(Dataset entries)

○ ○ ○

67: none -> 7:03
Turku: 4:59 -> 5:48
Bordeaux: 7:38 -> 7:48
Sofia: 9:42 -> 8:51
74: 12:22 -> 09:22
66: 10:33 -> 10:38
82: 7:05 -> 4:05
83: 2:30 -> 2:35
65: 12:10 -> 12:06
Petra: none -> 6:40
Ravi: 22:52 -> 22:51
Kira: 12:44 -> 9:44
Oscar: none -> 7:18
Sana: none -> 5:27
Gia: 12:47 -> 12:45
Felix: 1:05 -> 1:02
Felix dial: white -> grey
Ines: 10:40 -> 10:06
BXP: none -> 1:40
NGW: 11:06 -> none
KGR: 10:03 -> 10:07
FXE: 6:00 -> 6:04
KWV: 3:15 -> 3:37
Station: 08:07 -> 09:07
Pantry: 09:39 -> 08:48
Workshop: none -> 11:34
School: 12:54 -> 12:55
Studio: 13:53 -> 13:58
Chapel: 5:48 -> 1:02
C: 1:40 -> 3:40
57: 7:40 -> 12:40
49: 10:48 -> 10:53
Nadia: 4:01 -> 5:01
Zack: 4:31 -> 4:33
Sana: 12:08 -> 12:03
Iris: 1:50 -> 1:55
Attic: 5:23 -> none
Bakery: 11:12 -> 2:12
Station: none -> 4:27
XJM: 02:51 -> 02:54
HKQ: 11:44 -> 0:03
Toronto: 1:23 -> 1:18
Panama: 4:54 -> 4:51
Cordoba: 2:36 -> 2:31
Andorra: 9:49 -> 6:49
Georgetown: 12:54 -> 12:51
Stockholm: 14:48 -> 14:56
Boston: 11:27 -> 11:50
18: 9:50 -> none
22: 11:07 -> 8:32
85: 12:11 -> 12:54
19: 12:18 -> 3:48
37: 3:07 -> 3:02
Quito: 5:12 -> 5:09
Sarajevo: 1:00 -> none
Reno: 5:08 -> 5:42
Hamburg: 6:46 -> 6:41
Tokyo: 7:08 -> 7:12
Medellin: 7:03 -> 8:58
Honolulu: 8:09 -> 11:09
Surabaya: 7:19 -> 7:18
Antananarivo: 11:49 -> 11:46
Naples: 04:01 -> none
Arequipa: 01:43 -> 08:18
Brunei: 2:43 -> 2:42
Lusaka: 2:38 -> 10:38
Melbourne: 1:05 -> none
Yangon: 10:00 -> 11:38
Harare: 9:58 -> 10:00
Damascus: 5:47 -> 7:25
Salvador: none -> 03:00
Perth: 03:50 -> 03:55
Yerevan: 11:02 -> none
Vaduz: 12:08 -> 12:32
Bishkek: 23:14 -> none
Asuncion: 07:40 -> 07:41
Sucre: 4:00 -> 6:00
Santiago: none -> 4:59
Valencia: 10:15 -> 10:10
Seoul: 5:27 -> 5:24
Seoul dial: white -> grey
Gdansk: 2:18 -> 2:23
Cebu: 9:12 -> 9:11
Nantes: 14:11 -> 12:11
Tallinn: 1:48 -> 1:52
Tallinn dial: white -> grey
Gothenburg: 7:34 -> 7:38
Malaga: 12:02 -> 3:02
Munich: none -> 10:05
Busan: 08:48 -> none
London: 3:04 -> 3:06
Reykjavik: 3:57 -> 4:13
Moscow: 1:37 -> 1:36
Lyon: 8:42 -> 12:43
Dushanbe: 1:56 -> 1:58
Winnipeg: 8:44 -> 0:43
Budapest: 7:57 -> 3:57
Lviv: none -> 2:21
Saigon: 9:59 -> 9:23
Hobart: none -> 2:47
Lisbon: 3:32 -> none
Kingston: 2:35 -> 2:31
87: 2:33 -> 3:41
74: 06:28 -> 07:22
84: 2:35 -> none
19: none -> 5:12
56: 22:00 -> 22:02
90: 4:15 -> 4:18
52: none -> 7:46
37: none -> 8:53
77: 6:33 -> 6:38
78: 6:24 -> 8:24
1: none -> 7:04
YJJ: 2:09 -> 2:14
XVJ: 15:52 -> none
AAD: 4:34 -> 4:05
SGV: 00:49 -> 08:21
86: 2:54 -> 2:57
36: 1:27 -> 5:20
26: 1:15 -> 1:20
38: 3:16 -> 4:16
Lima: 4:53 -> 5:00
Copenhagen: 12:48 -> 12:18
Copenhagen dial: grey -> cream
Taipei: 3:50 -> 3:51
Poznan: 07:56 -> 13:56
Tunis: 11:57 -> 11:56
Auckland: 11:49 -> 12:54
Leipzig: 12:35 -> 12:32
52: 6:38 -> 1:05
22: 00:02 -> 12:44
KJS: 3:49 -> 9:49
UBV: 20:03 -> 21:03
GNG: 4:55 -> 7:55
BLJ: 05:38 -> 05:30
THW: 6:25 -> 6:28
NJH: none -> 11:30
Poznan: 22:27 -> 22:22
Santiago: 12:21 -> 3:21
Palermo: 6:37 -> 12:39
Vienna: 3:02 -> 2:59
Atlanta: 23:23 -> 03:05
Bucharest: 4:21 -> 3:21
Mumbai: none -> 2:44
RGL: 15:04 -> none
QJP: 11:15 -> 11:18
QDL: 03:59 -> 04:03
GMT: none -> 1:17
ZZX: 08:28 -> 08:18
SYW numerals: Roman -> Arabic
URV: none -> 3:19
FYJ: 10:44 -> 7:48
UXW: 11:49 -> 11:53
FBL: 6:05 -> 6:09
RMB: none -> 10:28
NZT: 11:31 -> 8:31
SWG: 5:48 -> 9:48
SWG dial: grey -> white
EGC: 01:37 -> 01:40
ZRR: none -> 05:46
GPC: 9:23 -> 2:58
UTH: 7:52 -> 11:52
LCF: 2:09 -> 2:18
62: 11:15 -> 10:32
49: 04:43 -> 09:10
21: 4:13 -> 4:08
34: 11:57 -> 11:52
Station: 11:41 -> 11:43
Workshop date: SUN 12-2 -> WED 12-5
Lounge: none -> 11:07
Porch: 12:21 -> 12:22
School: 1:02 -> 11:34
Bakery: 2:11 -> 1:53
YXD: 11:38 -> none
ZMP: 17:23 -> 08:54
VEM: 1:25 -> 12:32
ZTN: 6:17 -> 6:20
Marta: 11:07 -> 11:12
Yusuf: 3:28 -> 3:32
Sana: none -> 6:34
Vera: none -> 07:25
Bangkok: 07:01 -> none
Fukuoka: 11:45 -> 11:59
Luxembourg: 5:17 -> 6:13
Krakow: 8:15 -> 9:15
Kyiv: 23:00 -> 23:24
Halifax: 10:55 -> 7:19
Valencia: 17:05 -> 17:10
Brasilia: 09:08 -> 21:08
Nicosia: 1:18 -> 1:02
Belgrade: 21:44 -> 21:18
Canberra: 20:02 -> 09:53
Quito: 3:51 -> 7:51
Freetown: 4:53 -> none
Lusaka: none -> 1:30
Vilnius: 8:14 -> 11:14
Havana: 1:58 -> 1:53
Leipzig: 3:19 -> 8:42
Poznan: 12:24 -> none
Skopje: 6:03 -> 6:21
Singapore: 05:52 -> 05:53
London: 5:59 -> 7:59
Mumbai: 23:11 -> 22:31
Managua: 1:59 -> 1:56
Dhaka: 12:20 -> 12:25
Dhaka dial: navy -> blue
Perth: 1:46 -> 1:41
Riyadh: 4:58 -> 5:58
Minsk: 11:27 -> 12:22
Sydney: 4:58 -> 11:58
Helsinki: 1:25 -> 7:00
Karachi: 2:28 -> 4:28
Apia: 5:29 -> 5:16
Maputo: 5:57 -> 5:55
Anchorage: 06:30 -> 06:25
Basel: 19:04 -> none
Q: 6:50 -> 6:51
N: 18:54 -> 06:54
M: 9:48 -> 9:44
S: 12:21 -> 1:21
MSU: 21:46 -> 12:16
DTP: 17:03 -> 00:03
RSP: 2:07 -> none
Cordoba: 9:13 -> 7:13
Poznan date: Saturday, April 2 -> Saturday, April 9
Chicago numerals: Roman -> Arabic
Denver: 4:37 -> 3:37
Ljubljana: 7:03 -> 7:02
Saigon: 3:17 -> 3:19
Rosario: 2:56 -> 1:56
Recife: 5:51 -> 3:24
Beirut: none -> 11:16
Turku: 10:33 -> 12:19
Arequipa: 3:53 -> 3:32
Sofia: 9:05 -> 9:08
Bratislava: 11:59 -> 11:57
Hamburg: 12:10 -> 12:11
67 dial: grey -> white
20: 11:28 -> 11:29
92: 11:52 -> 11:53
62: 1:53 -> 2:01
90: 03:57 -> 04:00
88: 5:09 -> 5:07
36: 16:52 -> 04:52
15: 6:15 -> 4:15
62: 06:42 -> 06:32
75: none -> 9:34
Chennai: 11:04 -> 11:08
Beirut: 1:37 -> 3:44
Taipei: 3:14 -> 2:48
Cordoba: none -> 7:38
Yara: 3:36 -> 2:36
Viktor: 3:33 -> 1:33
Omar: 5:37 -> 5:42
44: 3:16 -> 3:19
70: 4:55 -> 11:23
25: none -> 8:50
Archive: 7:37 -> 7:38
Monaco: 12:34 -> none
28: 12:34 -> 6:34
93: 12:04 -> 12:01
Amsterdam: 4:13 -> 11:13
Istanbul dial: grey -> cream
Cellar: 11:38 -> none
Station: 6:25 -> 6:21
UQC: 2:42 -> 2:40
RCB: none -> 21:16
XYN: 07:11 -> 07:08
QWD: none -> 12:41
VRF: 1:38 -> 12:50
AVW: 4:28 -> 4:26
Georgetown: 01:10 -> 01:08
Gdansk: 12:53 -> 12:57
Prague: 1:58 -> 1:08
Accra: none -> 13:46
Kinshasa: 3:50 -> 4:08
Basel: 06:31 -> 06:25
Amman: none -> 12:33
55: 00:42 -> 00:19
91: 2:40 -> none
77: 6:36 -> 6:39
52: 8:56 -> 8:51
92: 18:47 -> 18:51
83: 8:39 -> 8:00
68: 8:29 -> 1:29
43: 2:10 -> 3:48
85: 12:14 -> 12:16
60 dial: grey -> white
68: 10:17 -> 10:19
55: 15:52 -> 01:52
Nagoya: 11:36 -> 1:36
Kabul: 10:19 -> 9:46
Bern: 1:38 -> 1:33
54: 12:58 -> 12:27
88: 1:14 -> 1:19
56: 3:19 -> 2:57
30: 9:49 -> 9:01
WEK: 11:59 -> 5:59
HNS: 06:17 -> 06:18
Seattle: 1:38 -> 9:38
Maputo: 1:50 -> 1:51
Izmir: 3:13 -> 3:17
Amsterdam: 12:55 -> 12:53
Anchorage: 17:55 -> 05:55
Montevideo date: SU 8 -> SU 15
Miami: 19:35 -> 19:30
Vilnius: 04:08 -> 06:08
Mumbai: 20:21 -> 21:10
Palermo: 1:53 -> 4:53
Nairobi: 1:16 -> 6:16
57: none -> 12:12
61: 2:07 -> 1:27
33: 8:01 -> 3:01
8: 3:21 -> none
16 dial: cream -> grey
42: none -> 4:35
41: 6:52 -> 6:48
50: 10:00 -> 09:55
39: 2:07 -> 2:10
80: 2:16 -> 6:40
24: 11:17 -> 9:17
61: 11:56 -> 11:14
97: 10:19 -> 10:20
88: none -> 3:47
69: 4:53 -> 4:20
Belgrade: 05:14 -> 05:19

○ ○ ○

- **Given request**: Please copy the data line for line without any changes, starting at the first line and stopping after the line that contains "Nadia: 4:01 -> 5:01".

- **Result**:
67: none -> 7:03
Turku: 4:59 -> 5:48
Bordeaux: 7:38 -> 7:48
Sofia: 9:42 -> 8:51
74: 12:22 -> 09:22
66: 10:33 -> 10:38
82: 7:05 -> 4:05
83: 2:30 -> 2:35
65: 12:10 -> 12:06
Petra: none -> 6:40
Ravi: 22:52 -> 22:51
Kira: 12:44 -> 9:44
Oscar: none -> 7:18
Sana: none -> 5:27
Gia: 12:47 -> 12:45
Felix: 1:05 -> 1:02
Felix dial: white -> grey
Ines: 10:40 -> 10:06
BXP: none -> 1:40
NGW: 11:06 -> none
KGR: 10:03 -> 10:07
FXE: 6:00 -> 6:04
KWV: 3:15 -> 3:37
Station: 08:07 -> 09:07
Pantry: 09:39 -> 08:48
Workshop: none -> 11:34
School: 12:54 -> 12:55
Studio: 13:53 -> 13:58
Chapel: 5:48 -> 1:02
C: 1:40 -> 3:40
57: 7:40 -> 12:40
49: 10:48 -> 10:53
Nadia: 4:01 -> 5:01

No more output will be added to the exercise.